- _GOAL OF THE EXERCISE_
The reply must consist of the complete listing, reproduced exactly, with no images included.

*** Opening RAW DATA ***

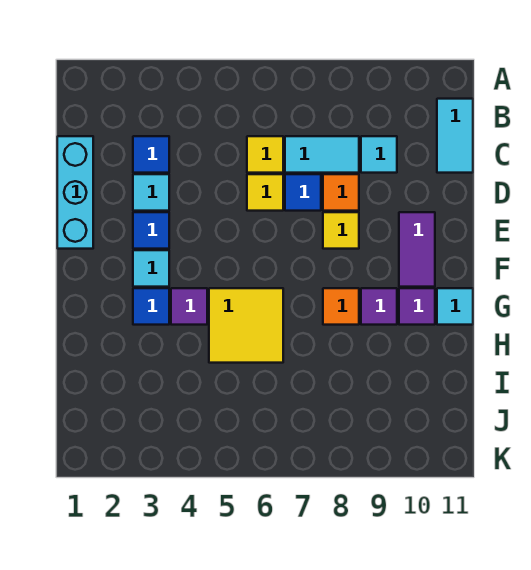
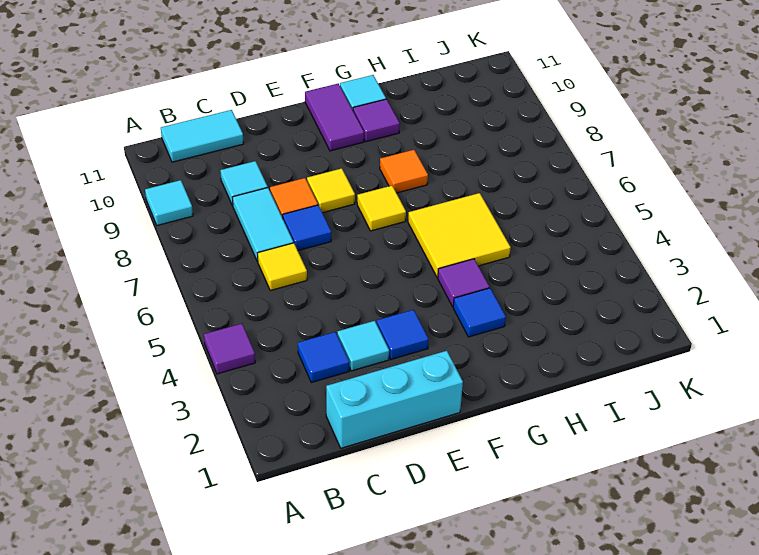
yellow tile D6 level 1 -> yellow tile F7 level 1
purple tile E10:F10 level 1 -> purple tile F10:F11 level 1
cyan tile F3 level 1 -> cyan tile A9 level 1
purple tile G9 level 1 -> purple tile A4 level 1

*** Closing RAW DATA ***

- _RESPONSE_
yellow tile D6 level 1 -> yellow tile F7 level 1
purple tile E10:F10 level 1 -> purple tile F10:F11 level 1
cyan tile F3 level 1 -> cyan tile A9 level 1
purple tile G9 level 1 -> purple tile A4 level 1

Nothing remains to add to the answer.